## PROBLEM DETAILS
Which lines of the data include the string "DISH"? List them all.

## EXERCISE MATERIAL
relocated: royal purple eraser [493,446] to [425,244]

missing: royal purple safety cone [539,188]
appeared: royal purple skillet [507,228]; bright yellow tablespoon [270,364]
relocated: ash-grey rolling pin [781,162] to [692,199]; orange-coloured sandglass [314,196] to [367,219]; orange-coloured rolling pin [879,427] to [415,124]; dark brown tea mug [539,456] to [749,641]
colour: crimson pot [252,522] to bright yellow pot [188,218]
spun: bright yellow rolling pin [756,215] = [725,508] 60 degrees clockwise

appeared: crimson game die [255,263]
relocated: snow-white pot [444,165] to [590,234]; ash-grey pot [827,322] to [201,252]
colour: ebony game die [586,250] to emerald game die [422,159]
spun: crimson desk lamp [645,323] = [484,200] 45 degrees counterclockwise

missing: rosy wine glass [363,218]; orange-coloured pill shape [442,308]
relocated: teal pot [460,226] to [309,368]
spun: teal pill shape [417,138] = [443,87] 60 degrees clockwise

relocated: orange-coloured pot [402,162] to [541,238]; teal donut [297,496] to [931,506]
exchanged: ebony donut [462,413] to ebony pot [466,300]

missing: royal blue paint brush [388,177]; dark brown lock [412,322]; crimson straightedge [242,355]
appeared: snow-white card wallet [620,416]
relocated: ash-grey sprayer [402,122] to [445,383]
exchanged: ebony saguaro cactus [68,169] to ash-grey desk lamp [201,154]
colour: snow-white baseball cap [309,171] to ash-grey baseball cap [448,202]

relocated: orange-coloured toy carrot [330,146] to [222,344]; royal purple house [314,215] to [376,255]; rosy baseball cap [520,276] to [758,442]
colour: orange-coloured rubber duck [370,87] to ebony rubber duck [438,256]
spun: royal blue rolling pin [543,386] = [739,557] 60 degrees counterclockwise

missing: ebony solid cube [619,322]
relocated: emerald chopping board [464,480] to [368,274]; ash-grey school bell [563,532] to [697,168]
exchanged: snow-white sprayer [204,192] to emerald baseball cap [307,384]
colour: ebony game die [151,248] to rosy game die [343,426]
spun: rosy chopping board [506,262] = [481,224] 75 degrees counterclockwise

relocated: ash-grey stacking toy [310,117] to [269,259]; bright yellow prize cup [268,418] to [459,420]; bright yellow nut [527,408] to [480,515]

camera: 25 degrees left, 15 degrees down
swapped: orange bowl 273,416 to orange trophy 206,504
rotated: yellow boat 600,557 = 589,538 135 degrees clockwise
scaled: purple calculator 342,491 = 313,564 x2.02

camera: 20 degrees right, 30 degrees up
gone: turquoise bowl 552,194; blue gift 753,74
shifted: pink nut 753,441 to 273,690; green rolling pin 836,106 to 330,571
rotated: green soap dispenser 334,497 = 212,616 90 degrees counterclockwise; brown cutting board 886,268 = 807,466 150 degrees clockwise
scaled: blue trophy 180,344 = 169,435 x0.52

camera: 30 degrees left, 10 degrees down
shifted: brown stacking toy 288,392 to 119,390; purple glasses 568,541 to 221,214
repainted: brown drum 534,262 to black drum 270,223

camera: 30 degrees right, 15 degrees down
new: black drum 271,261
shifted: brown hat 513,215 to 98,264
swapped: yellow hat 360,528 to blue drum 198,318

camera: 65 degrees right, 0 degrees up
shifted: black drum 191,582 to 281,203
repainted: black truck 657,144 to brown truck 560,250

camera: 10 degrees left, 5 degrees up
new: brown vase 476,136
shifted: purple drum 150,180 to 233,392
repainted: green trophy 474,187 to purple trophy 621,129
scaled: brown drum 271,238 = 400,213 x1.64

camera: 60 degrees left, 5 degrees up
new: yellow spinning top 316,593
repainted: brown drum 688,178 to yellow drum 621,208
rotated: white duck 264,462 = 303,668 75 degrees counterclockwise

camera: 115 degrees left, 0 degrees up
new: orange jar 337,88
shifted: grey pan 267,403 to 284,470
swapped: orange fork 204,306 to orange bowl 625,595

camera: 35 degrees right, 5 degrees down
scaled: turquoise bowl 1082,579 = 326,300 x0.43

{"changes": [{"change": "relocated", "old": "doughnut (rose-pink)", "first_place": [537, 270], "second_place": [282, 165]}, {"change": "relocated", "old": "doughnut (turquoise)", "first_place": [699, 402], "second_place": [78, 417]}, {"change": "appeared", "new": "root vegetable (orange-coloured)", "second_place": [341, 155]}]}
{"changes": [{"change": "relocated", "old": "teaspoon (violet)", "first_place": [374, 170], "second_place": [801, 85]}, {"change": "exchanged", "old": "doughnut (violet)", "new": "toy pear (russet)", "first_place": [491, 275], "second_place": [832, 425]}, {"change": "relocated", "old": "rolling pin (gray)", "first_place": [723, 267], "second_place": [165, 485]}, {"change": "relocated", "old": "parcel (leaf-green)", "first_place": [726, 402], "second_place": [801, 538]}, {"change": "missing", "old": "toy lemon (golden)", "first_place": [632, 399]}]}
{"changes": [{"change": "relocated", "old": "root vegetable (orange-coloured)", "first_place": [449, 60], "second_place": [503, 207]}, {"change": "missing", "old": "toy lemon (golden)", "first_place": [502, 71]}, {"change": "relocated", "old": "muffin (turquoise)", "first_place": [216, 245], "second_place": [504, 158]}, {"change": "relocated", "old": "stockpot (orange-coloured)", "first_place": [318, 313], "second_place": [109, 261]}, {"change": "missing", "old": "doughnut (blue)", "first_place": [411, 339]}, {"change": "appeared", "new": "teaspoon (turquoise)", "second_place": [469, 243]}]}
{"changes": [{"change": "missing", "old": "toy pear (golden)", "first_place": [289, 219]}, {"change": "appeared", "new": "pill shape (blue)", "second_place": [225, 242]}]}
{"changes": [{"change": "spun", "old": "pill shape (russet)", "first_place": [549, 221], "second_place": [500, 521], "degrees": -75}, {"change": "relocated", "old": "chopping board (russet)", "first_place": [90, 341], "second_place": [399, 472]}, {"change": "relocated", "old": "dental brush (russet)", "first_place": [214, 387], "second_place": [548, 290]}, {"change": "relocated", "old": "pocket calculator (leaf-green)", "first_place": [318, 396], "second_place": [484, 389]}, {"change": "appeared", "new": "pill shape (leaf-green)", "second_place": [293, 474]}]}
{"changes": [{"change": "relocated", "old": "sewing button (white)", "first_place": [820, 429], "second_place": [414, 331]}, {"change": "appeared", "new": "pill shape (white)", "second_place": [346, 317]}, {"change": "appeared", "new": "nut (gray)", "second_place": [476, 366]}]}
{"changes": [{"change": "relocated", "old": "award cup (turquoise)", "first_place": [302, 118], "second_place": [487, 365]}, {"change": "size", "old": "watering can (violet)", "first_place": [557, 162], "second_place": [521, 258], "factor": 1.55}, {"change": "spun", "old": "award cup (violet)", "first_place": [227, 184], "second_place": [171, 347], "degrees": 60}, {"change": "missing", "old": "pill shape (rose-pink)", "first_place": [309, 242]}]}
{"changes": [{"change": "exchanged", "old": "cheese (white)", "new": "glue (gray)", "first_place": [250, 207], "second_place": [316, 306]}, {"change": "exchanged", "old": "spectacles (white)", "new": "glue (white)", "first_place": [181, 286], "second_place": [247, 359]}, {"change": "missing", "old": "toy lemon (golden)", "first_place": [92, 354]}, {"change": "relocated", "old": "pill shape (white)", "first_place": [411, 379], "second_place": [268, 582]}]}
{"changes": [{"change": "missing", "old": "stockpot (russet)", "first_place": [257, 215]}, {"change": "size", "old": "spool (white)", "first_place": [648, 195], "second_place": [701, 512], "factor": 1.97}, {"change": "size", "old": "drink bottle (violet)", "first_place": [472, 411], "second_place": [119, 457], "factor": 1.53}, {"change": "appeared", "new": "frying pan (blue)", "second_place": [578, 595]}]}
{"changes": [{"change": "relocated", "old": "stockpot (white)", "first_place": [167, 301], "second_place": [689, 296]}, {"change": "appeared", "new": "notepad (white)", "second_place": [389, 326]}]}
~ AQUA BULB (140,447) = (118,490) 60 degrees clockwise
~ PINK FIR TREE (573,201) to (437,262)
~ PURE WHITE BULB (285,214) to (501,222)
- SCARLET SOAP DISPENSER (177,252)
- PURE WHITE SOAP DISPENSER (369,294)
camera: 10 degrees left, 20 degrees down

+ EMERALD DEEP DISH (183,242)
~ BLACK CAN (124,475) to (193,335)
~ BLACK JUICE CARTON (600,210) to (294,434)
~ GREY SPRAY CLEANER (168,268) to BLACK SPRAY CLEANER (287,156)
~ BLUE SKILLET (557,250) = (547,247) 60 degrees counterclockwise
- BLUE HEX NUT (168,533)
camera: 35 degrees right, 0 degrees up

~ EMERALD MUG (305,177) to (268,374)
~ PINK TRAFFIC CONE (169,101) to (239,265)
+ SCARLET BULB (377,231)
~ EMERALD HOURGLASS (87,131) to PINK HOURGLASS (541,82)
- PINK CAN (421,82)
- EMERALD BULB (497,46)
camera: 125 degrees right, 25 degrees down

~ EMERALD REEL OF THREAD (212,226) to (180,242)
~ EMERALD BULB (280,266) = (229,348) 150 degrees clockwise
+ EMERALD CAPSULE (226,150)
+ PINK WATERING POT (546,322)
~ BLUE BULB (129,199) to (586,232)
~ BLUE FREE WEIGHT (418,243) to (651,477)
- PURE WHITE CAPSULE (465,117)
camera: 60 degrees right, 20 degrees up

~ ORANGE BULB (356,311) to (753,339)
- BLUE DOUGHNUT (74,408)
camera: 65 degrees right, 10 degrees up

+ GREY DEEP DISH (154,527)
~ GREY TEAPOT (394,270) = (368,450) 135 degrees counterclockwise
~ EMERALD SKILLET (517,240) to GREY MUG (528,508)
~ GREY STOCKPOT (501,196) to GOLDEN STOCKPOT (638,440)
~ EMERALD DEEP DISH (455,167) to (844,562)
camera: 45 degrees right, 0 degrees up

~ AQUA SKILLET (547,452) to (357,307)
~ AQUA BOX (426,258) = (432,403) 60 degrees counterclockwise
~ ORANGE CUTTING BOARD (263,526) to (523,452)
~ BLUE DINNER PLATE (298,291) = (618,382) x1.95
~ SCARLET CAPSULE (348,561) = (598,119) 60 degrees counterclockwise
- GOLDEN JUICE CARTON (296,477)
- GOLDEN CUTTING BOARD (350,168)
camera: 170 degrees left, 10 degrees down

## ANSWER TO THIS TASK
+ EMERALD DEEP DISH (183,242)
+ GREY DEEP DISH (154,527)
~ EMERALD DEEP DISH (455,167) to (844,562)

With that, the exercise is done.